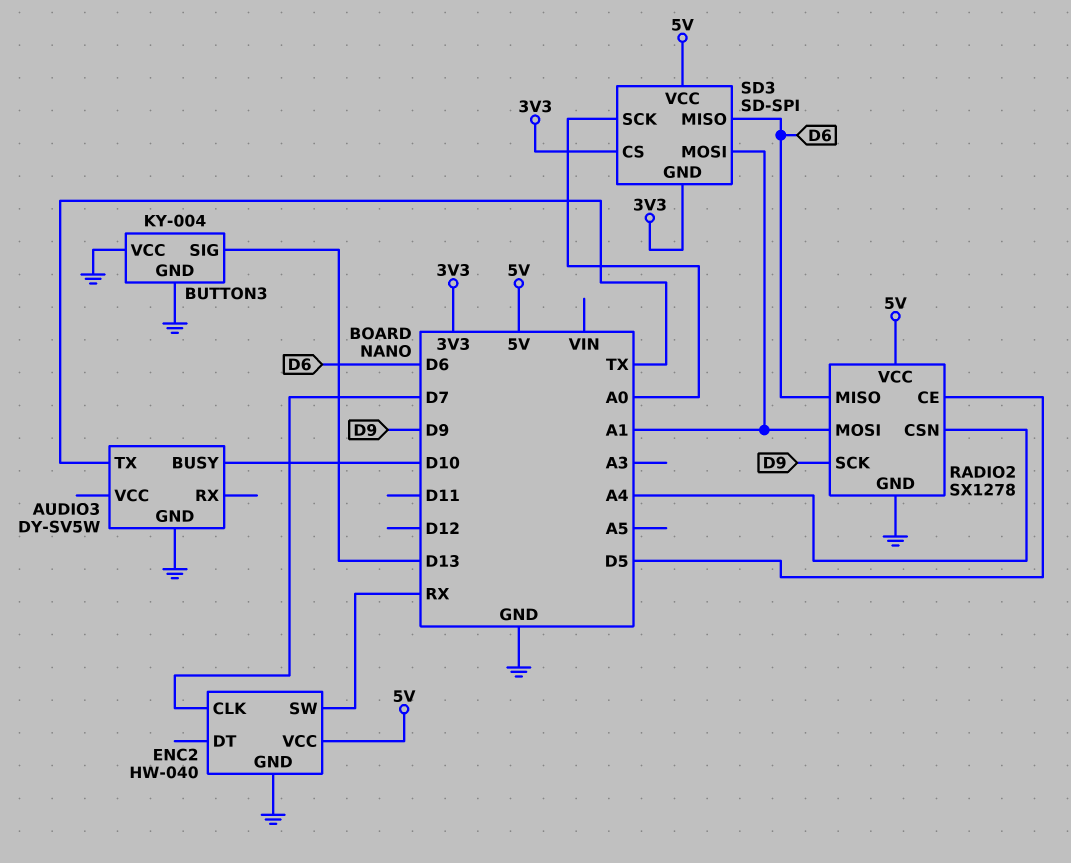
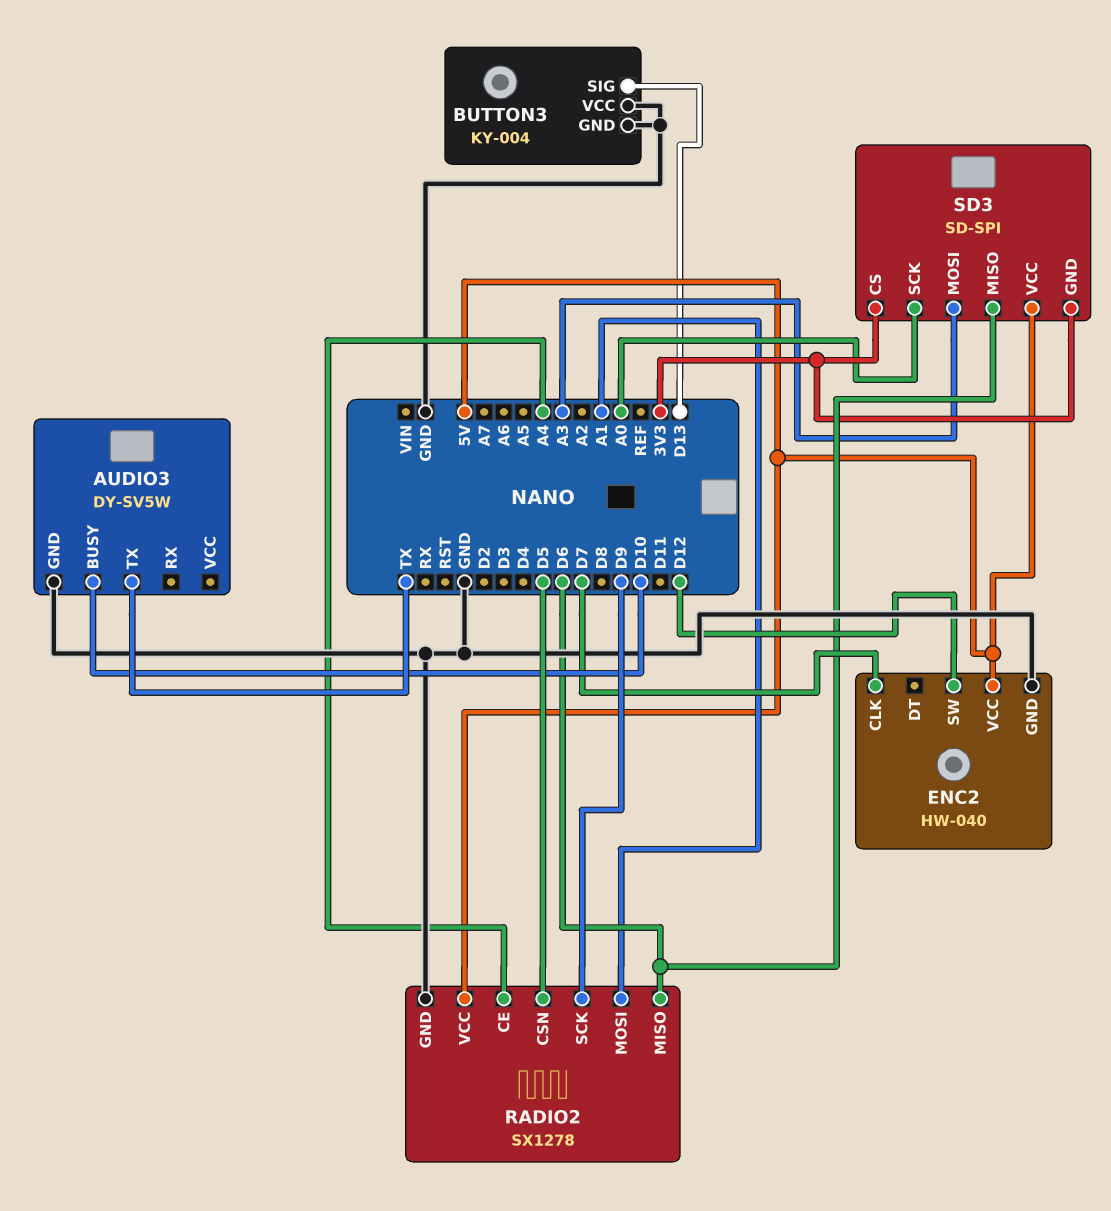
ENC2 pin SW: RX -> D12
RADIO2 pin CE: D5 -> A4
RADIO2 pin CSN: A4 -> D5
SD3 pin MOSI: A1 -> A3

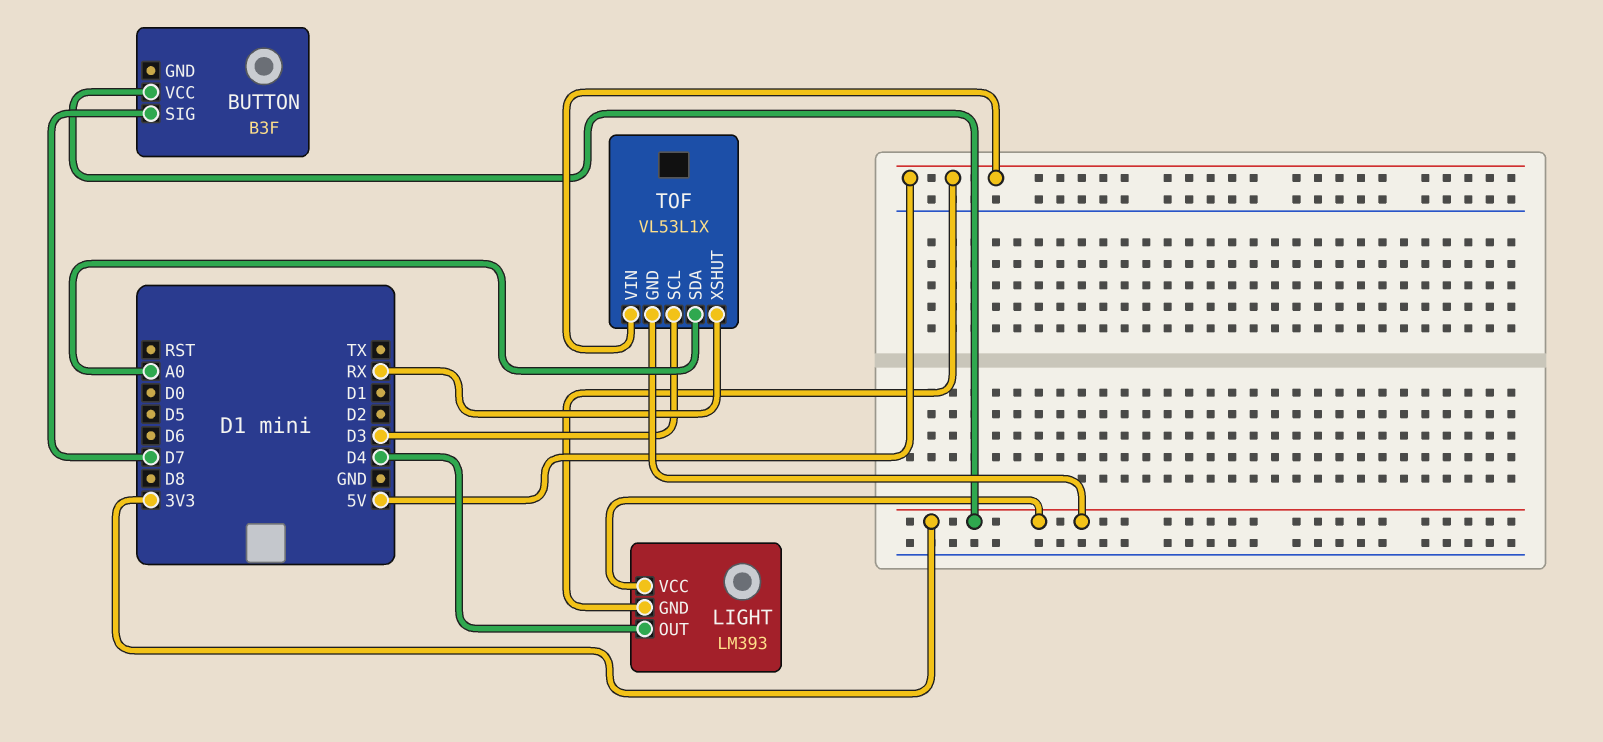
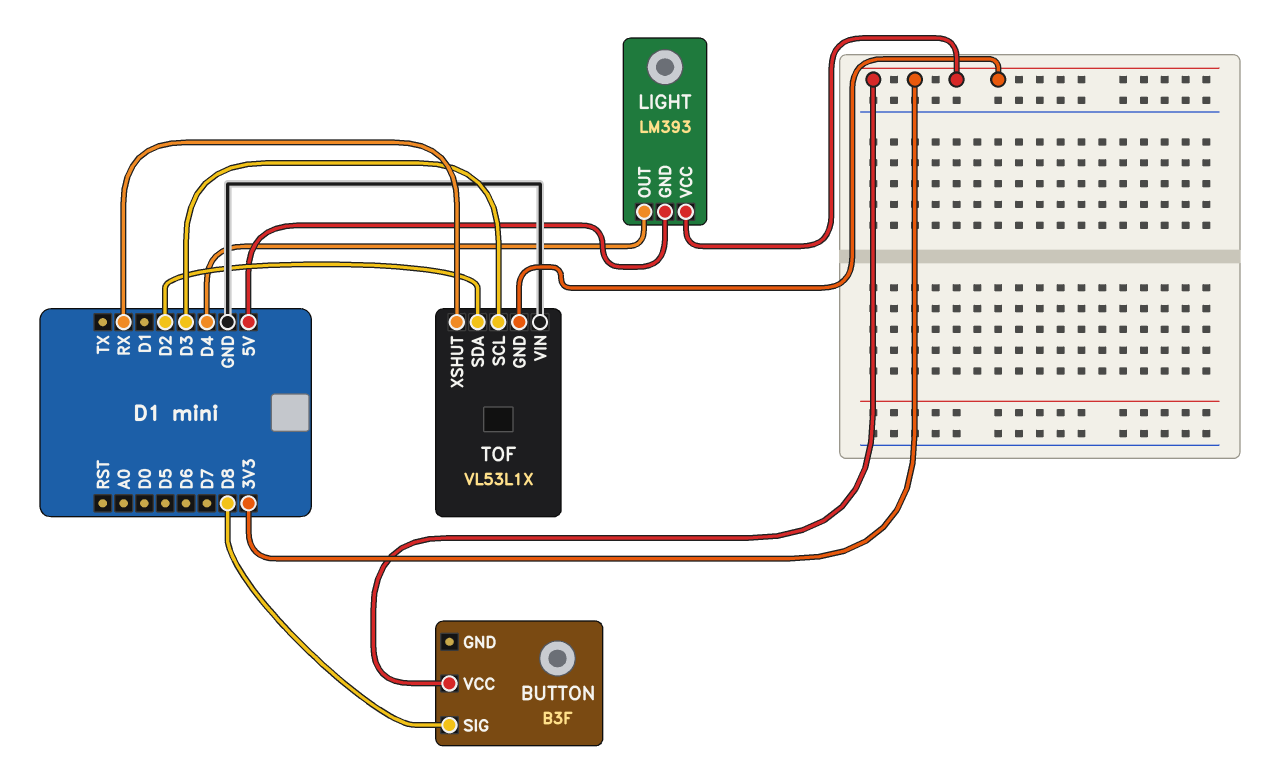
BUTTON pin SIG: D7 -> D8
TOF pin SDA: A0 -> D2
TOF pin VIN: 5V -> GND

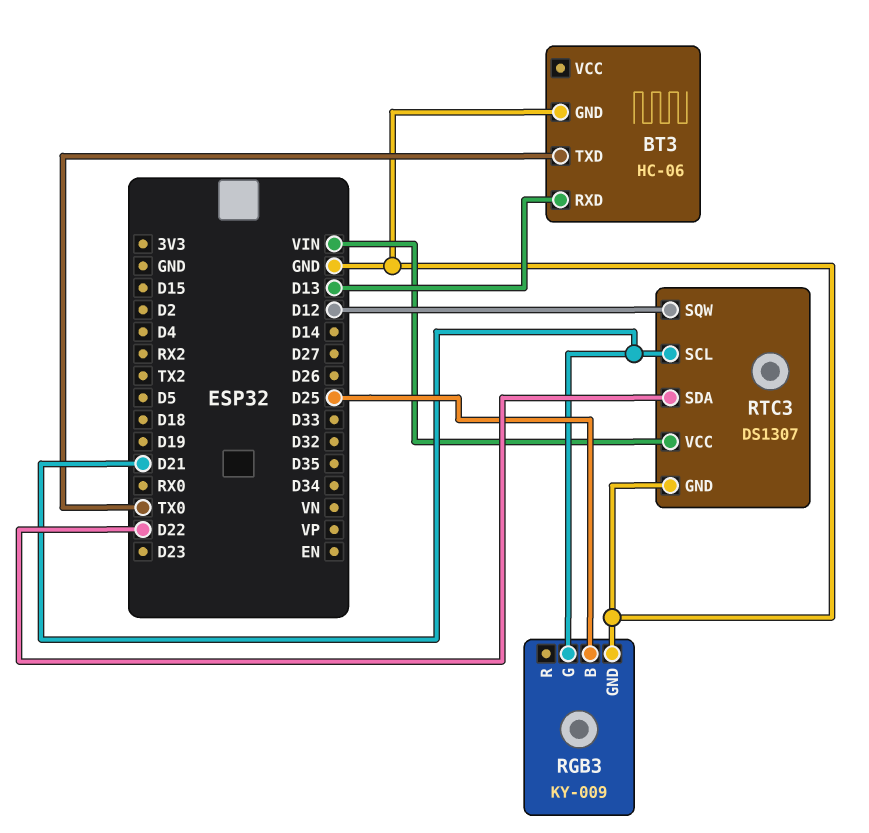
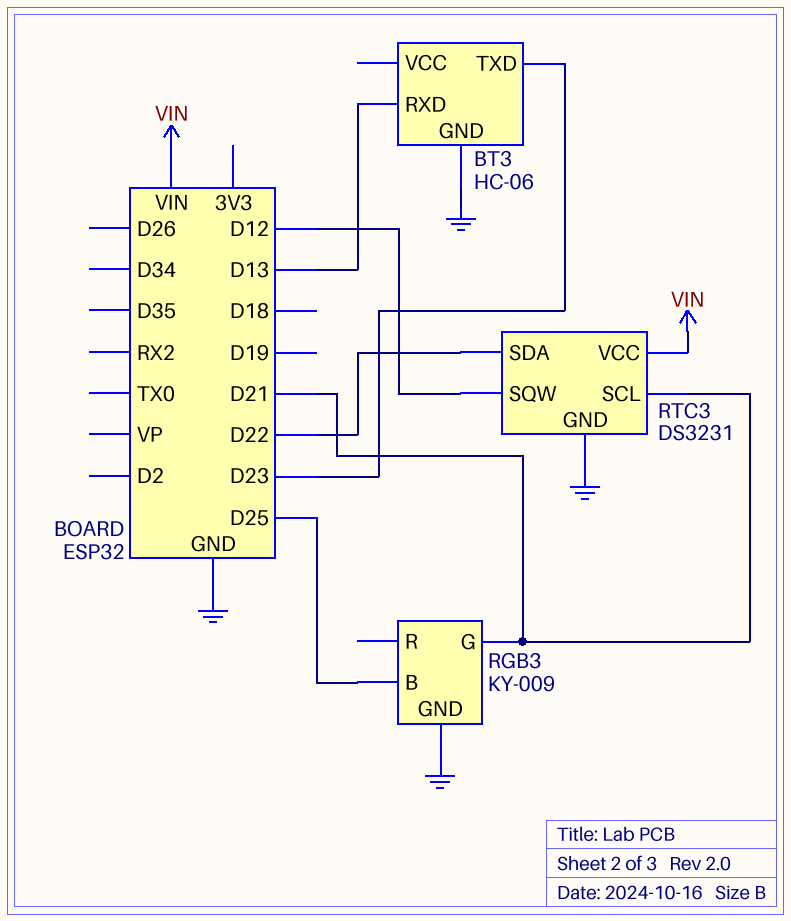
BT3 pin TXD: TX0 -> D23
RTC3: DS1307 -> DS3231

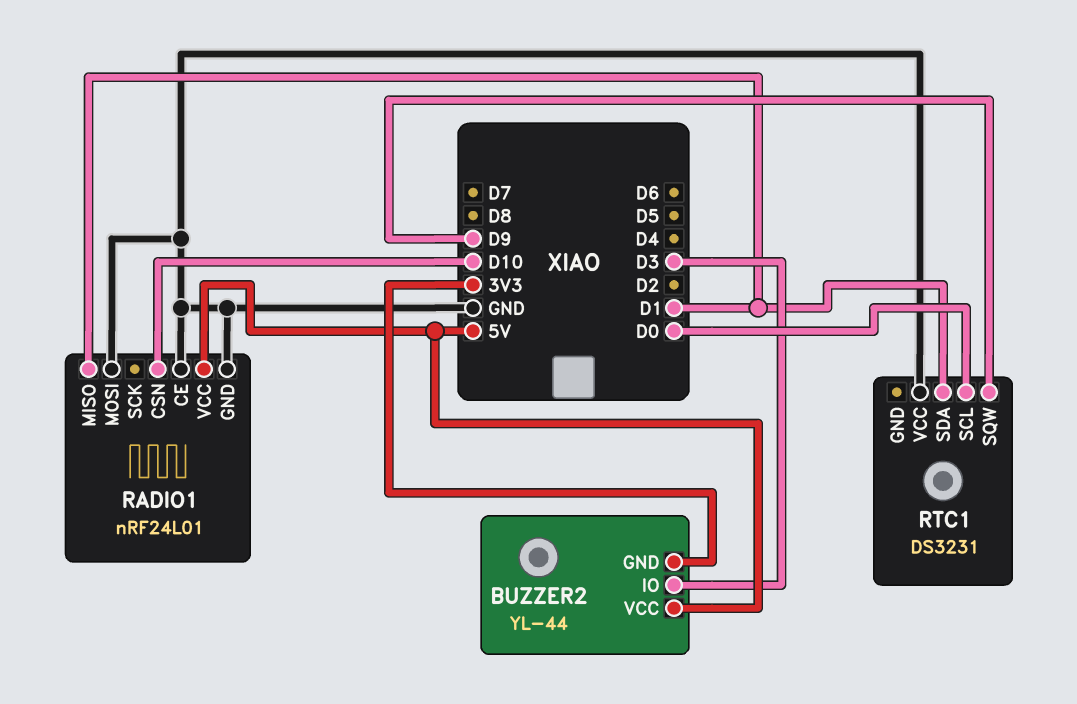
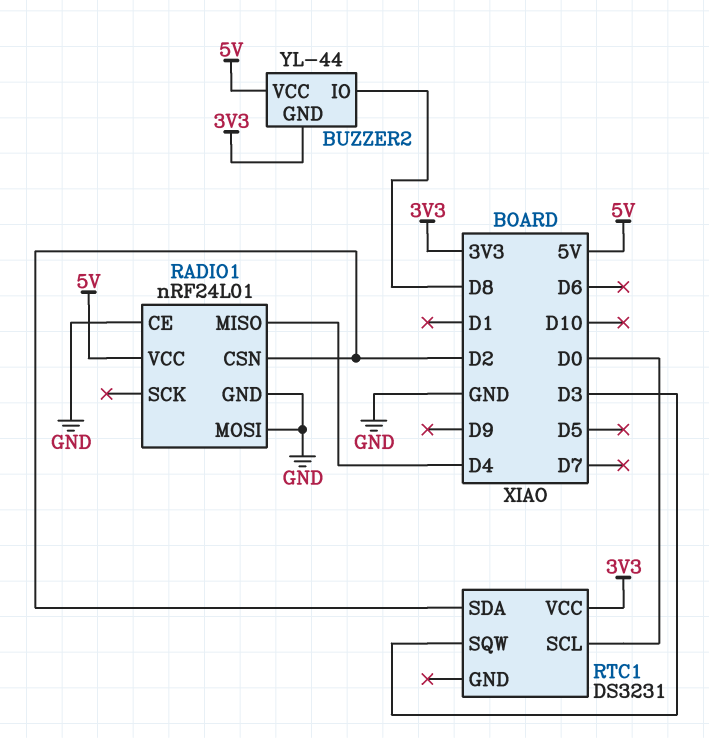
BUZZER2 pin IO: D3 -> D8
RADIO1 pin CSN: D10 -> D2
RADIO1 pin MISO: D1 -> D4
RTC1 pin SDA: D1 -> D2
RTC1 pin SQW: D9 -> D3
RTC1 pin VCC: GND -> 3V3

■ Work order ■
Repeat exactly, and only, the lines of the records above, starting with the line that contains "BUZZER2 pin IO: D3 -> D8" and ending with the final line, both included.

■ Worked solution ■
BUZZER2 pin IO: D3 -> D8
RADIO1 pin CSN: D10 -> D2
RADIO1 pin MISO: D1 -> D4
RTC1 pin SDA: D1 -> D2
RTC1 pin SQW: D9 -> D3
RTC1 pin VCC: GND -> 3V3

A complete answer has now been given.